Segment Start: DATA SUPPLIED

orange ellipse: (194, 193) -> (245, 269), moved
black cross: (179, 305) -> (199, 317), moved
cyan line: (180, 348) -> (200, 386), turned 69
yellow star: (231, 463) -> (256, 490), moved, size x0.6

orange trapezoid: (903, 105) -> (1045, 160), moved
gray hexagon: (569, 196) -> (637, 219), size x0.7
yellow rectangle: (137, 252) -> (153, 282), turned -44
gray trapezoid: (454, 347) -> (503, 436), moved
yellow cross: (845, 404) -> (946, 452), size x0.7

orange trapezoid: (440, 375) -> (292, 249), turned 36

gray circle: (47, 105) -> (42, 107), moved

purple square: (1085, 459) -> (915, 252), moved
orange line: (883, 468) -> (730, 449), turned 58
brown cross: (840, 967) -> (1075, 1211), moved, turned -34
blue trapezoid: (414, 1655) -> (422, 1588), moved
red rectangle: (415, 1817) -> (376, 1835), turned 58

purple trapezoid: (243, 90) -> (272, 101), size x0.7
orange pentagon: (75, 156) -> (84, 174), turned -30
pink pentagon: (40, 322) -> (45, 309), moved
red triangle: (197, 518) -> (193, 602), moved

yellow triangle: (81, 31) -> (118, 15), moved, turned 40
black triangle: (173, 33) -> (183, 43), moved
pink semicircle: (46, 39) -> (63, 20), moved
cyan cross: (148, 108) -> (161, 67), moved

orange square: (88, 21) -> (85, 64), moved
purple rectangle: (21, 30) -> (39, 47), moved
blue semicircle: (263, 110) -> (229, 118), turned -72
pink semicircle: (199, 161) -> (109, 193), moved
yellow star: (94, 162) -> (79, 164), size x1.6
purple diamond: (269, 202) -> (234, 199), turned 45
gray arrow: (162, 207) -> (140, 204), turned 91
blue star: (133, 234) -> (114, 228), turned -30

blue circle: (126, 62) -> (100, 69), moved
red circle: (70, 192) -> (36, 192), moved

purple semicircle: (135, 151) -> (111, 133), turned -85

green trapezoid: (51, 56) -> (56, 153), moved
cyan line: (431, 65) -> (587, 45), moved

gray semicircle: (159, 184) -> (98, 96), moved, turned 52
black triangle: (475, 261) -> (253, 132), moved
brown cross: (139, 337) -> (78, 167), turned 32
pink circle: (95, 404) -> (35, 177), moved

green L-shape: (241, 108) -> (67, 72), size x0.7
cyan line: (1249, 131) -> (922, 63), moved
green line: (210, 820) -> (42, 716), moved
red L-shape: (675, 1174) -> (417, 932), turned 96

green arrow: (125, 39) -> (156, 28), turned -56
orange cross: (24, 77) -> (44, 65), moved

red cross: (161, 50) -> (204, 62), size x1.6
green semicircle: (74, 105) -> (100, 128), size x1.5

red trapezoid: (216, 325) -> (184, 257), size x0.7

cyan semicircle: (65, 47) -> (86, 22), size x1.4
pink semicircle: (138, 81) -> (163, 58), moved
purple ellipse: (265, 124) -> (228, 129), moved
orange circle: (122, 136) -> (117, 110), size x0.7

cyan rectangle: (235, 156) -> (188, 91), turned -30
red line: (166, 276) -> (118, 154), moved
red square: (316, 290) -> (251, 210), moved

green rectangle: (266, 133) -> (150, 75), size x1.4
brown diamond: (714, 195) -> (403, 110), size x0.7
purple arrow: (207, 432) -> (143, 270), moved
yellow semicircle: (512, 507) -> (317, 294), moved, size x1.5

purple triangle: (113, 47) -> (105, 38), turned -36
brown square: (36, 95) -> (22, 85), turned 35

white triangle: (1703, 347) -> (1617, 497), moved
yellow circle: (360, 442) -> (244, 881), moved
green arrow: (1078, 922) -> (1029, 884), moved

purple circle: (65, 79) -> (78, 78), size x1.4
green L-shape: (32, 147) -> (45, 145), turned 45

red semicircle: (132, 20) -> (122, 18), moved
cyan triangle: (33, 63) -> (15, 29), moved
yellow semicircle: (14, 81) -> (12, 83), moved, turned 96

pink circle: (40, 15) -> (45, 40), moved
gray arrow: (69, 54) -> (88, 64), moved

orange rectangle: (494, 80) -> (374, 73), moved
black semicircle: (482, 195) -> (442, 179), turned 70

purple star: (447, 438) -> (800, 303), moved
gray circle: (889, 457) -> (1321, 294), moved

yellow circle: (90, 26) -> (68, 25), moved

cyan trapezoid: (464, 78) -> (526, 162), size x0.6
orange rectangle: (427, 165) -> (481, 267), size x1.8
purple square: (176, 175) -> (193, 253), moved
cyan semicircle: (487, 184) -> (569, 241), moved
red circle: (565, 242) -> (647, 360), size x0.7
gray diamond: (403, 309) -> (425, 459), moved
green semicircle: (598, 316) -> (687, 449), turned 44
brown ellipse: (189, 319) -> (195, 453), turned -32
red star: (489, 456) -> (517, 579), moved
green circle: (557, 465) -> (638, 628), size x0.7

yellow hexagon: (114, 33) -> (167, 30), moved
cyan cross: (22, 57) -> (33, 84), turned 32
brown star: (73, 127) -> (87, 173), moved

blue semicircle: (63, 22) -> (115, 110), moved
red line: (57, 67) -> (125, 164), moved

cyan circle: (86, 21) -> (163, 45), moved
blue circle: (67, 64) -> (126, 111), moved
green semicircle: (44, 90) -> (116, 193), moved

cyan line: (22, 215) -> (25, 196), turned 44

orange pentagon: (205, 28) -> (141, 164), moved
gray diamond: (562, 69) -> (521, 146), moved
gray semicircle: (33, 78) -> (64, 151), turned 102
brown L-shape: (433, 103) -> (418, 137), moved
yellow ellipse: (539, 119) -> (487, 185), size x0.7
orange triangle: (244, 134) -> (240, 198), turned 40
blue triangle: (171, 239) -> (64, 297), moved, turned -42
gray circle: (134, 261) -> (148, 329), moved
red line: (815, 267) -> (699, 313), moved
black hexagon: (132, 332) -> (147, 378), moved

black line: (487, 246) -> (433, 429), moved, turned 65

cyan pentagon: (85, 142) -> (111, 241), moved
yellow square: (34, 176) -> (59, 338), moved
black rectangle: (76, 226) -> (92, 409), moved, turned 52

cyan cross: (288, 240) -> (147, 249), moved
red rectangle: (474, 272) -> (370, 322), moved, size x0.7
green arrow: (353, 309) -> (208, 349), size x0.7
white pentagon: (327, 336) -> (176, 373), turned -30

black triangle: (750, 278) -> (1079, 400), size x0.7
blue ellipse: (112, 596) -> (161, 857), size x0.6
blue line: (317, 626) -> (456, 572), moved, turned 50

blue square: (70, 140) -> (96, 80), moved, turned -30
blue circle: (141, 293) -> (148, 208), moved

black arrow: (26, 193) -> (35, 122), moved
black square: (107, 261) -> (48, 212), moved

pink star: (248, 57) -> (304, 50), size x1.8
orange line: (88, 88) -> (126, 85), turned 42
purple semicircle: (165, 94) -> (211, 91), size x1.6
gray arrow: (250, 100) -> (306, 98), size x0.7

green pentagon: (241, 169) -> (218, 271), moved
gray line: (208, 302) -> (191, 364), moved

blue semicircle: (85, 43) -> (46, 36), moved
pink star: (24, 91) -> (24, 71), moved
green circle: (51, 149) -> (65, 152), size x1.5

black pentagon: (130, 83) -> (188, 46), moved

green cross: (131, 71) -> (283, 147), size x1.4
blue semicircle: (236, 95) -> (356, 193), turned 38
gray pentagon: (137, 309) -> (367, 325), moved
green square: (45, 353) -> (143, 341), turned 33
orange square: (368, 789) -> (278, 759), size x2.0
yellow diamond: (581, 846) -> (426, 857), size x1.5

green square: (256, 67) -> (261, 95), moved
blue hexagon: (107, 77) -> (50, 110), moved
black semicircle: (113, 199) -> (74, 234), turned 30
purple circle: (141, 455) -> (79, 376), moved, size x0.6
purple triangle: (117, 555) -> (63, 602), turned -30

Segment End: DATA SUPPLIED

- _YOUR ASSIGNMENT_
From the records above, copy out the line with "black hexagon: (132, 332)", the line with "black rectangle: (76, 226)", and every line between them, word for word.

- _RESPONSE_
black hexagon: (132, 332) -> (147, 378), moved

black line: (487, 246) -> (433, 429), moved, turned 65

cyan pentagon: (85, 142) -> (111, 241), moved
yellow square: (34, 176) -> (59, 338), moved
black rectangle: (76, 226) -> (92, 409), moved, turned 52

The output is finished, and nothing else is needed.